Which lines below fall between the one containing "move: orange-coloured pot" and the one containing "replace: aqua pan"? Repeat them exactly, counting both of those lines, and add nothing else.

(Task inputs begins)

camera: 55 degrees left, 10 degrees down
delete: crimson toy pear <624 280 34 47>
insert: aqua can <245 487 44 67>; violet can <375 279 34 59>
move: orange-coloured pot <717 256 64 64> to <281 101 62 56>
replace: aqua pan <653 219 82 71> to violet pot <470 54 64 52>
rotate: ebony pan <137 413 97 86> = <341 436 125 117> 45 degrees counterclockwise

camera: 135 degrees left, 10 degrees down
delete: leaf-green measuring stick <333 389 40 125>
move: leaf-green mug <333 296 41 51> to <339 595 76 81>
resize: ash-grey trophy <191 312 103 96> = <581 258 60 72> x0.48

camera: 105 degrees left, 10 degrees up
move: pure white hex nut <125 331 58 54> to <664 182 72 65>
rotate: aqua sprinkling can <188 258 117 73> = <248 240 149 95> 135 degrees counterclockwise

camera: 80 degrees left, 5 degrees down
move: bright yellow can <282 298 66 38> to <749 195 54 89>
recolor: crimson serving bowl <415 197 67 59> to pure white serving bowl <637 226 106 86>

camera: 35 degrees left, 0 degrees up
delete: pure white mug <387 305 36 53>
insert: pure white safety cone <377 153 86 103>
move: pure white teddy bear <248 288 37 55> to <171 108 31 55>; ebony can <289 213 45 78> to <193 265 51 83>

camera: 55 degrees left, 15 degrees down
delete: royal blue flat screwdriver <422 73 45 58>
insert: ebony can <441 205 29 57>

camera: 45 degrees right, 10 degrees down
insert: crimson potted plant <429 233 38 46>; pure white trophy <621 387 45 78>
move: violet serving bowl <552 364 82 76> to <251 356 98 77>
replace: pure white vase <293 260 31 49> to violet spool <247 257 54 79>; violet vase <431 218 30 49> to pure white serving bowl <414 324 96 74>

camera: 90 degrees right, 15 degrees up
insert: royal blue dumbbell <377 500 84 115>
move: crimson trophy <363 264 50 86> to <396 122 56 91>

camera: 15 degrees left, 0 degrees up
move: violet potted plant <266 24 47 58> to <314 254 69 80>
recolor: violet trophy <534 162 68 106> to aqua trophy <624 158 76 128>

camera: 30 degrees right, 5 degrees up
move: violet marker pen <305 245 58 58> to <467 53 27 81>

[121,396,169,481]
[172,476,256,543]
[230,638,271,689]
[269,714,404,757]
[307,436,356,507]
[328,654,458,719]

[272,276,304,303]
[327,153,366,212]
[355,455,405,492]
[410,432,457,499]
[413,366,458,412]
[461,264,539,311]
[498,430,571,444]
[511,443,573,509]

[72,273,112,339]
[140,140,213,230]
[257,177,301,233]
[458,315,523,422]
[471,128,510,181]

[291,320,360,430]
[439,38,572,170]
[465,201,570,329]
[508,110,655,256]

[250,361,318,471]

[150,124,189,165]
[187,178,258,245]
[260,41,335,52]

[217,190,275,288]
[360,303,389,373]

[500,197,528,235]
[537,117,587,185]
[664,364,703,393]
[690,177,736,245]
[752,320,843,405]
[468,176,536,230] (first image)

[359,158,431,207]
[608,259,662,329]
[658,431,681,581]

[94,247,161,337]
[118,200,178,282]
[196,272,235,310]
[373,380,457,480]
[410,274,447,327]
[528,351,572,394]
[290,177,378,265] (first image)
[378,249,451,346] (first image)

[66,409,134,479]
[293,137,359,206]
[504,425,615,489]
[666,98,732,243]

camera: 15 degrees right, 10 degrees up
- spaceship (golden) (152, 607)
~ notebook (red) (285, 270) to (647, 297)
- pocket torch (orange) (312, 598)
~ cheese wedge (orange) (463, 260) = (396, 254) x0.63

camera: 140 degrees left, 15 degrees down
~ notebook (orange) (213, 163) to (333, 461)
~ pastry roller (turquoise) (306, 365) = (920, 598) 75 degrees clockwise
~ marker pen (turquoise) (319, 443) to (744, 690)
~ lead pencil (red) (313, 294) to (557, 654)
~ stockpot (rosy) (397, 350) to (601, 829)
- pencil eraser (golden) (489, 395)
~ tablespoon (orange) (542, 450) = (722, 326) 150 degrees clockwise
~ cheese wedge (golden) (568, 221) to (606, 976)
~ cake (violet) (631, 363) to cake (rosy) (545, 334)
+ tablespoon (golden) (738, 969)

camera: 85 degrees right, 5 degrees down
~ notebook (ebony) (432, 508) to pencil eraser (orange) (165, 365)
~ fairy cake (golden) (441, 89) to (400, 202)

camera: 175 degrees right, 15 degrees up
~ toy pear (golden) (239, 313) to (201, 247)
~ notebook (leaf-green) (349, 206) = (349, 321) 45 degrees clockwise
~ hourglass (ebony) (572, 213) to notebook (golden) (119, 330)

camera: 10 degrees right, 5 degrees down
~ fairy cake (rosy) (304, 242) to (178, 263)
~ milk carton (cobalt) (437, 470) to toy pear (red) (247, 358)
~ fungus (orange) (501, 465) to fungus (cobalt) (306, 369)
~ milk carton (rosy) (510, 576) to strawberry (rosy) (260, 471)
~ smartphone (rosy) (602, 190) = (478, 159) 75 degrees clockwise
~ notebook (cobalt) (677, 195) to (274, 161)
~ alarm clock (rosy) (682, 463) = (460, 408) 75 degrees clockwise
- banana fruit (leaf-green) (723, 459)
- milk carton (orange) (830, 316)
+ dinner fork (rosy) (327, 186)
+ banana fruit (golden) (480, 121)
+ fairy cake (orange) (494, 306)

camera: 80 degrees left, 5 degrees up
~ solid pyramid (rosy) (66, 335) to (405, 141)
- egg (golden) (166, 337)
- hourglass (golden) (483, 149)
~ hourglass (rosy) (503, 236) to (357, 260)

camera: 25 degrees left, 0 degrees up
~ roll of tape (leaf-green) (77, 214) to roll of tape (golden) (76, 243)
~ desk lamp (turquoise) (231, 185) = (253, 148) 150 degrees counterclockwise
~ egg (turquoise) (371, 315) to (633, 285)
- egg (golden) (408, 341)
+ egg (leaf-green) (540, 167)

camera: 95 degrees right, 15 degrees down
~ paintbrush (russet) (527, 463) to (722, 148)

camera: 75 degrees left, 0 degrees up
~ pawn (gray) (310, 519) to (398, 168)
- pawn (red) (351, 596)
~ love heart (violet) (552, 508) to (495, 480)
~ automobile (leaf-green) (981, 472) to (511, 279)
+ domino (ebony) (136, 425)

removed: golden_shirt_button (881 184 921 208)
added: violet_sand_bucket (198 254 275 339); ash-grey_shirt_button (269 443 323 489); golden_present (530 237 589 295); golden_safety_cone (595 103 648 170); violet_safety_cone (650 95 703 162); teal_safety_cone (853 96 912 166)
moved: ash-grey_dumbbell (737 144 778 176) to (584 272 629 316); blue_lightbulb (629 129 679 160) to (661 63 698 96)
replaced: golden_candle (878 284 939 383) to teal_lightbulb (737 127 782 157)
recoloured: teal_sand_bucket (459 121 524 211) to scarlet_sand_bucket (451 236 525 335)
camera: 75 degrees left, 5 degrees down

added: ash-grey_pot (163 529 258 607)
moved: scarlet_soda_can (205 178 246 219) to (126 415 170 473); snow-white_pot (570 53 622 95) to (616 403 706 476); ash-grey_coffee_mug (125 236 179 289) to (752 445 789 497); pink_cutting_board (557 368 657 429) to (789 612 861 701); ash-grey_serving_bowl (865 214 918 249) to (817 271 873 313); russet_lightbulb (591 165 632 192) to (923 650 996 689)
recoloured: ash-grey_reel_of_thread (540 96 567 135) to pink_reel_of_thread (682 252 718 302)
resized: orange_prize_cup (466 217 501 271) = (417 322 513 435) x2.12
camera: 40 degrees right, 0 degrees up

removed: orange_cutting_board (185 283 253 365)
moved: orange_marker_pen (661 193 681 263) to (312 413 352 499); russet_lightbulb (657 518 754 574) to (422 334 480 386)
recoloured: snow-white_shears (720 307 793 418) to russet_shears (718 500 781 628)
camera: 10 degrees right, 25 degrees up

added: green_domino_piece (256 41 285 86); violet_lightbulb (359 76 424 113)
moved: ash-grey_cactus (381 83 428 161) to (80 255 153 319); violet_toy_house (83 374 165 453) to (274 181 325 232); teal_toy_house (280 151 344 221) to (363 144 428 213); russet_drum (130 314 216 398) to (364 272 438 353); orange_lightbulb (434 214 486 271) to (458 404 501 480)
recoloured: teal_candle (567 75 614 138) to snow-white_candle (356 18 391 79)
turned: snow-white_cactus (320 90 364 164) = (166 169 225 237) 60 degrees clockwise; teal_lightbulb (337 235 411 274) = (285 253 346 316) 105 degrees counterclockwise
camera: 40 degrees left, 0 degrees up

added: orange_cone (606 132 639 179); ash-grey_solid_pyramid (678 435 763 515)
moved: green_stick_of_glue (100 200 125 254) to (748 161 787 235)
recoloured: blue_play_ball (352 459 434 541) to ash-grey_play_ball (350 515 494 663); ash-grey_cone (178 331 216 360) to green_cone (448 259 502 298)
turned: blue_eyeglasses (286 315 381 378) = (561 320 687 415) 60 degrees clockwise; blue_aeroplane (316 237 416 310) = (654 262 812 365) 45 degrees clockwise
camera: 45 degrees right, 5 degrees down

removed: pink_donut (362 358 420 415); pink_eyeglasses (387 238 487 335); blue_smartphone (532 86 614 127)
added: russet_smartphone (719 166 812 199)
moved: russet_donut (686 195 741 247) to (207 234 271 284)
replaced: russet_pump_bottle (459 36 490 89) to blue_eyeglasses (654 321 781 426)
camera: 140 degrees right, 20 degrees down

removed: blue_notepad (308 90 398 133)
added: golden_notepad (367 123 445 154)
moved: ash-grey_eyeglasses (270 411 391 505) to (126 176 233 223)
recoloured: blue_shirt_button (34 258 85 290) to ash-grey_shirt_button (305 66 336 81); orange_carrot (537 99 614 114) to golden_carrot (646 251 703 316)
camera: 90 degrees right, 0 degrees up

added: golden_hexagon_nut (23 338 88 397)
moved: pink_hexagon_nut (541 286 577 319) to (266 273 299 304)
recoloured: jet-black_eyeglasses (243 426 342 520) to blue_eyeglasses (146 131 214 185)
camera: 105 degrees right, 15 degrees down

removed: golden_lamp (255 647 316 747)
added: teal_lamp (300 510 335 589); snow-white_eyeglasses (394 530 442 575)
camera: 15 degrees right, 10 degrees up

(Task inputs ends)

**Your solution**:
move: orange-coloured pot <717 256 64 64> to <281 101 62 56>
replace: aqua pan <653 219 82 71> to violet pot <470 54 64 52>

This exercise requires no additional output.